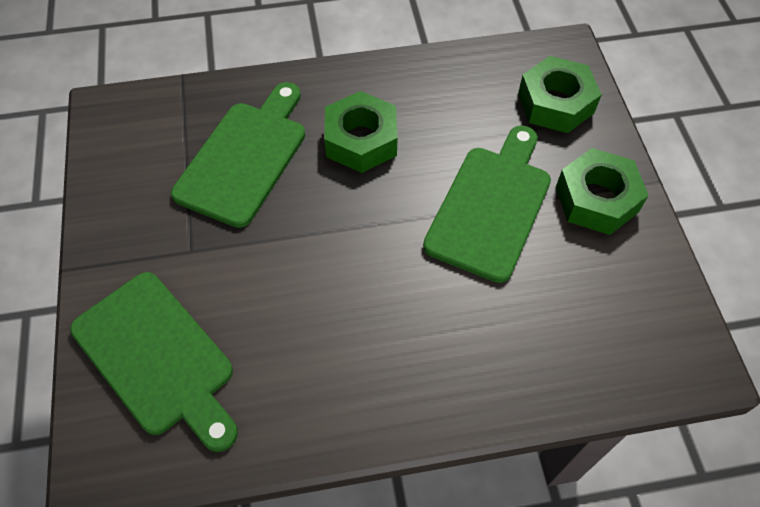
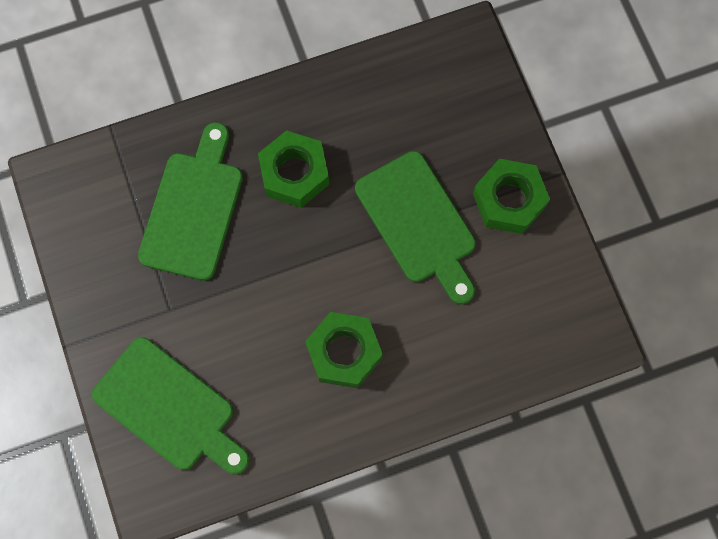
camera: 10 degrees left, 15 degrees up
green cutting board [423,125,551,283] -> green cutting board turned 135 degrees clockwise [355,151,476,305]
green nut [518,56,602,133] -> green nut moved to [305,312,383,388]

---

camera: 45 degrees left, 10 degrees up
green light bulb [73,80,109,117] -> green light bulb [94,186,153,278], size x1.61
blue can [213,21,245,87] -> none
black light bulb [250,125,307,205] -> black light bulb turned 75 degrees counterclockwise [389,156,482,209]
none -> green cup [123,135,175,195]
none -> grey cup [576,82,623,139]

§ Directions for this task:
In the data above, find the line with "green light bulb [73,80,109,117]" and the line with "none -> grey cup [576,82,623,139]". Retype both, plus every line between them, exactly.

§ Written response:
green light bulb [73,80,109,117] -> green light bulb [94,186,153,278], size x1.61
blue can [213,21,245,87] -> none
black light bulb [250,125,307,205] -> black light bulb turned 75 degrees counterclockwise [389,156,482,209]
none -> green cup [123,135,175,195]
none -> grey cup [576,82,623,139]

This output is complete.